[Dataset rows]
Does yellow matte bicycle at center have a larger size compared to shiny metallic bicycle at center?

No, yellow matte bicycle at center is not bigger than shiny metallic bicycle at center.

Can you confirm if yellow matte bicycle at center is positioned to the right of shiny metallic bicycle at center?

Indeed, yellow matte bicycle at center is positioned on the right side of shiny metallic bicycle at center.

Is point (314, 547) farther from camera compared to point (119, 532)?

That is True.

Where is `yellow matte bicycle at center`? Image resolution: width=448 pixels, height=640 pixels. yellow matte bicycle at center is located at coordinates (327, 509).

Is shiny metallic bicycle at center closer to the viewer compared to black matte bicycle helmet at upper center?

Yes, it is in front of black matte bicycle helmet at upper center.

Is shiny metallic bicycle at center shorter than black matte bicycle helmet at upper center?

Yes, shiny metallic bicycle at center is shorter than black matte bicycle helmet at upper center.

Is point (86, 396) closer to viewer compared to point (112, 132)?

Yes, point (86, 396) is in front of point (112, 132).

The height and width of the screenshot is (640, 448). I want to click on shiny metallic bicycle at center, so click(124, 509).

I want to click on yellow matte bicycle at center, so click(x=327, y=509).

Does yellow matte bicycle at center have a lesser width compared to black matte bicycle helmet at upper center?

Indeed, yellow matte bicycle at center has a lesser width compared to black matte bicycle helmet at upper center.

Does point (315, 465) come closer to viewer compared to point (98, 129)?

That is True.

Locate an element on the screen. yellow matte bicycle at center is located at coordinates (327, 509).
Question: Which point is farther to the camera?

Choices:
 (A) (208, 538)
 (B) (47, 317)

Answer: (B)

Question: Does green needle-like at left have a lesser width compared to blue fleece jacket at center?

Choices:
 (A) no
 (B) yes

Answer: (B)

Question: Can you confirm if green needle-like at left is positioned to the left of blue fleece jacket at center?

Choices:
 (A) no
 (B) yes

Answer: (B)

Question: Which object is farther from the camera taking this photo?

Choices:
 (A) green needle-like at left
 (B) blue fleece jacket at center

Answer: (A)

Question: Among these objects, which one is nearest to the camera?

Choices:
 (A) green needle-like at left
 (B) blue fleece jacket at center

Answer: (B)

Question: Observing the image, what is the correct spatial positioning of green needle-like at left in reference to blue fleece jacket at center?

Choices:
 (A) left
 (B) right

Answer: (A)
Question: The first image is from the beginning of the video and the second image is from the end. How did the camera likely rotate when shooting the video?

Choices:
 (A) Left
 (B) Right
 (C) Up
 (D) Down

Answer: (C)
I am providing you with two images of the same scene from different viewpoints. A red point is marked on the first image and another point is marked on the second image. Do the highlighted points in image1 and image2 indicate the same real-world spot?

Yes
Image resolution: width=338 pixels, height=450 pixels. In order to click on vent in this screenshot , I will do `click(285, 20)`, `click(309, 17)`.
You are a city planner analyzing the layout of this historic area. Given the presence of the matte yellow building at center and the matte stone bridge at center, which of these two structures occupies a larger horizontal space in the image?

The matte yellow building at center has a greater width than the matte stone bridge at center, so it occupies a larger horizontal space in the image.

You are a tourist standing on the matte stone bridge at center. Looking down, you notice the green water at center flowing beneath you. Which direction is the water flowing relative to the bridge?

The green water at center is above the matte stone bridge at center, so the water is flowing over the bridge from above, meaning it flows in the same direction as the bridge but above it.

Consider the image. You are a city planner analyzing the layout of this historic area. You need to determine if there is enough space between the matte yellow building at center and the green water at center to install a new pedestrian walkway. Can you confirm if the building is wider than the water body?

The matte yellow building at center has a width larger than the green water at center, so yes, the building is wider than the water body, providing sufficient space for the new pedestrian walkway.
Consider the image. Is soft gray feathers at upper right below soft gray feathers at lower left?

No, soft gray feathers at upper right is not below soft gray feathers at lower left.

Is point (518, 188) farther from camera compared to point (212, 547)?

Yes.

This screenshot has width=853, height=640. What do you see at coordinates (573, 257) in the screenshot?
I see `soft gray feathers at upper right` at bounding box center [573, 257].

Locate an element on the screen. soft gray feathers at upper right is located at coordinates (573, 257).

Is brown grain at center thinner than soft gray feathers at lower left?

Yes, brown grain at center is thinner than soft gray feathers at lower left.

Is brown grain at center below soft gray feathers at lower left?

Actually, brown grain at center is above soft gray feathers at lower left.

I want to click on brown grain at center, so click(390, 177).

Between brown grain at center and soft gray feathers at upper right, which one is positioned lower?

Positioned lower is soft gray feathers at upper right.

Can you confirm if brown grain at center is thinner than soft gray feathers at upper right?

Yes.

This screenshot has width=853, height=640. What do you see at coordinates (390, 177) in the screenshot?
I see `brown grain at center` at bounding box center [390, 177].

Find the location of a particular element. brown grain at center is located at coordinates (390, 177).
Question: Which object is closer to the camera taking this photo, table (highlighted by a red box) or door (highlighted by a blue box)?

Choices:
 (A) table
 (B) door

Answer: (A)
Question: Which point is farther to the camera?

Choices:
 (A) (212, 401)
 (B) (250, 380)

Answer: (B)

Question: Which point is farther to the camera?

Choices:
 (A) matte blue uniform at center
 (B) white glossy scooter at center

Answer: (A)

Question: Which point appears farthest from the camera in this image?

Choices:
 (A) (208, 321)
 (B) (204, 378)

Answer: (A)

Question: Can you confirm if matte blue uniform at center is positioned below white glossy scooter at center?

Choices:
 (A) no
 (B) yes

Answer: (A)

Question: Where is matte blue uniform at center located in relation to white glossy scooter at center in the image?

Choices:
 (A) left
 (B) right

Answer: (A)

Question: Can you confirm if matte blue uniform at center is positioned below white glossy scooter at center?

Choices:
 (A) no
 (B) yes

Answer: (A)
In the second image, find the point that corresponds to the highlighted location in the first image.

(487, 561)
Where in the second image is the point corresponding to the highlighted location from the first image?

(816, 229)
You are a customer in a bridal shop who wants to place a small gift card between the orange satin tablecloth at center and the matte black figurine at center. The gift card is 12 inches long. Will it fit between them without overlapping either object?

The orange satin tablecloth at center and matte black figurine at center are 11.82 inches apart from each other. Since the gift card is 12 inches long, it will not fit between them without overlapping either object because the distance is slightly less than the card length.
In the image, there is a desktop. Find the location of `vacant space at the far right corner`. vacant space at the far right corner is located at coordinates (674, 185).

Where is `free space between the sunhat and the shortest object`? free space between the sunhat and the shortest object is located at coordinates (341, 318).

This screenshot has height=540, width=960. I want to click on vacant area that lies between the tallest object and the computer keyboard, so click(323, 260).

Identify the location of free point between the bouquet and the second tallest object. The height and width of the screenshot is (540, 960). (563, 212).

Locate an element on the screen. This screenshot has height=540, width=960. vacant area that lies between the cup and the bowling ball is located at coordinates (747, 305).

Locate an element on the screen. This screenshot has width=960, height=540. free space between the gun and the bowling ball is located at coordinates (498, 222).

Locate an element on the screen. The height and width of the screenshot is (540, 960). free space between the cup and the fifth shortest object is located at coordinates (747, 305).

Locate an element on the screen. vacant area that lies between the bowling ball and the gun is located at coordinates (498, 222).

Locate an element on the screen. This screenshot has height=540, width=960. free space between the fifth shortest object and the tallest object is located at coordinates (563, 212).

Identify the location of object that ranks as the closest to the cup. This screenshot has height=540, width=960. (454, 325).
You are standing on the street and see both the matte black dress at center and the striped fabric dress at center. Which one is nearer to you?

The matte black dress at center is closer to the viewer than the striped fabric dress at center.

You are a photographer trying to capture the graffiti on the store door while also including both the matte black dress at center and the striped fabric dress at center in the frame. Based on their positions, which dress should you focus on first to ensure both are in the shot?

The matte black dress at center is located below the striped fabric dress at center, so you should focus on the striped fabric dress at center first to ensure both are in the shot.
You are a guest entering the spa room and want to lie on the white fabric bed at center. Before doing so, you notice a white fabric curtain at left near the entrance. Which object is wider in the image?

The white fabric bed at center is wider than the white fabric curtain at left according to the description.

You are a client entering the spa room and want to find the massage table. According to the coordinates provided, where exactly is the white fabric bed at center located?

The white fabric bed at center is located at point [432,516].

Challenge » Rewrite the data from the line with "ball is located at coordinates (498, 222)." up to and including the line with "Locate an element on the screen. vacant" as a Markdown table with the columns Row and Line. Number each row and leave out blank lines.

Response »
| Row | Line |
|---|---|
| 1 | Locate an element on the screen. This screenshot has width=960, height=540. free space between the gun and the bowling ball is located at coordinates (498, 222). |
| 2 | Locate an element on the screen. The height and width of the screenshot is (540, 960). free space between the cup and the fifth shortest object is located at coordinates (747, 305). |
| 3 | Locate an element on the screen. vacant area that lies between the bowling ball and the gun is located at coordinates (498, 222). |